**Work instruction**.
Every line below is to be given again precisely; images are to be left out.

**Excerpted records**.
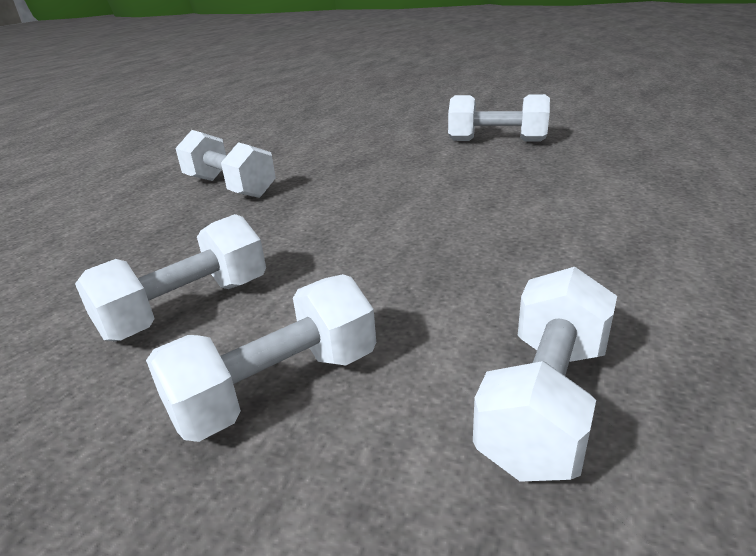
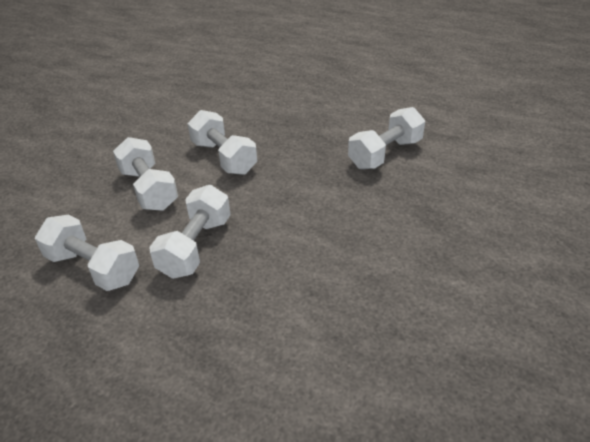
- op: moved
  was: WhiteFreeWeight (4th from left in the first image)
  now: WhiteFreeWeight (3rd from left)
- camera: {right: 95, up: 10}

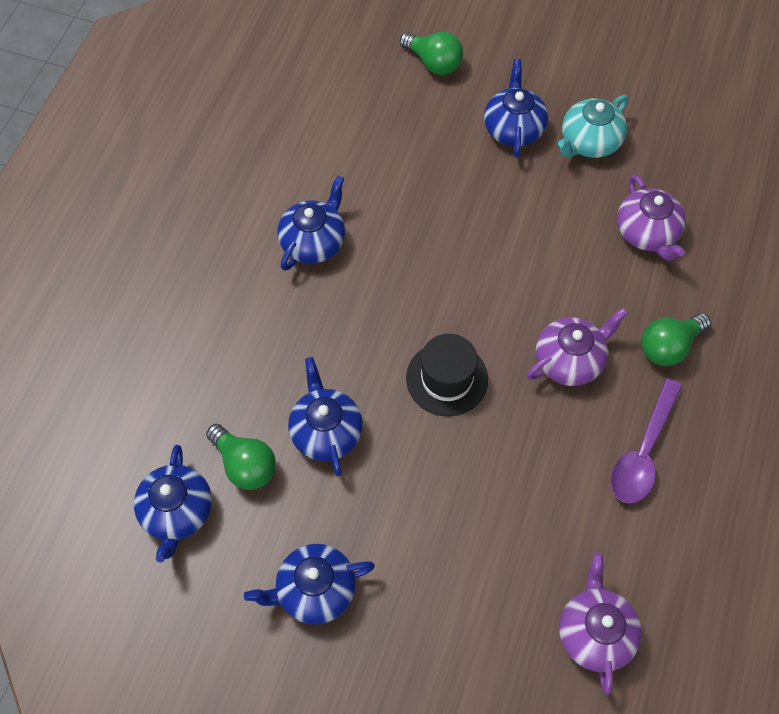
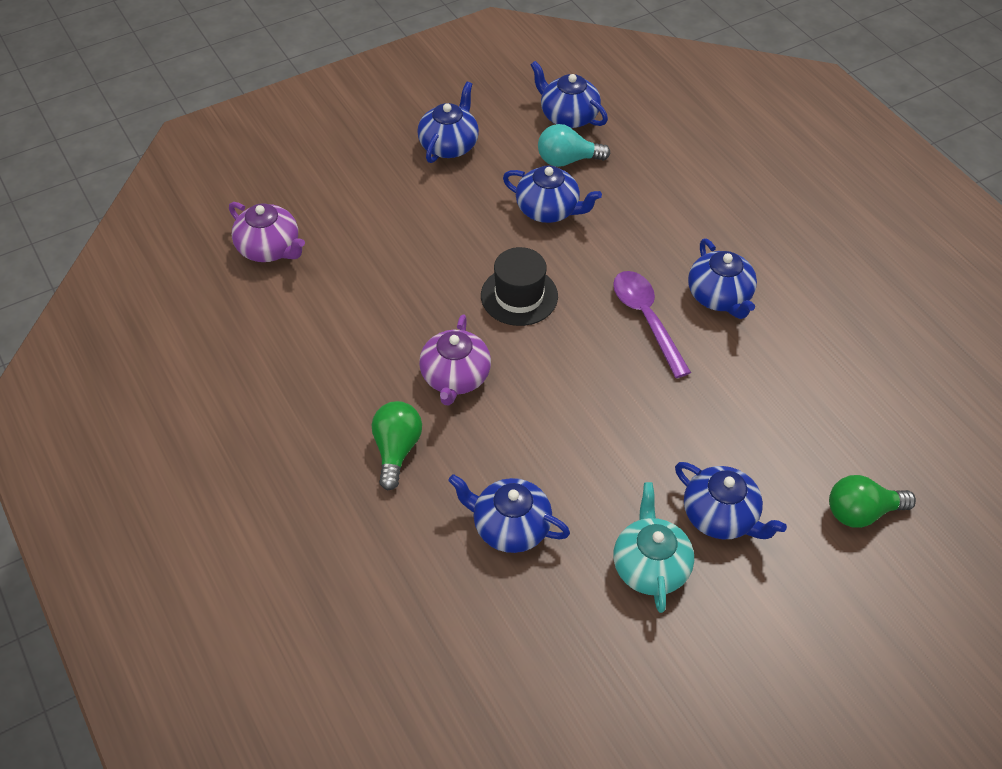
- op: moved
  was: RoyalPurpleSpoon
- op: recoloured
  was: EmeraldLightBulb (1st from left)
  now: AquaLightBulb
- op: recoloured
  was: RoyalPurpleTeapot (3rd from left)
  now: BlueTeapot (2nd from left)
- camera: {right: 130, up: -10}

**Exercise answer**.
- op: moved
  was: WhiteFreeWeight (4th from left in the first image)
  now: WhiteFreeWeight (3rd from left)
- camera: {right: 95, up: 10}

- op: moved
  was: RoyalPurpleSpoon
- op: recoloured
  was: EmeraldLightBulb (1st from left)
  now: AquaLightBulb
- op: recoloured
  was: RoyalPurpleTeapot (3rd from left)
  now: BlueTeapot (2nd from left)
- camera: {right: 130, up: -10}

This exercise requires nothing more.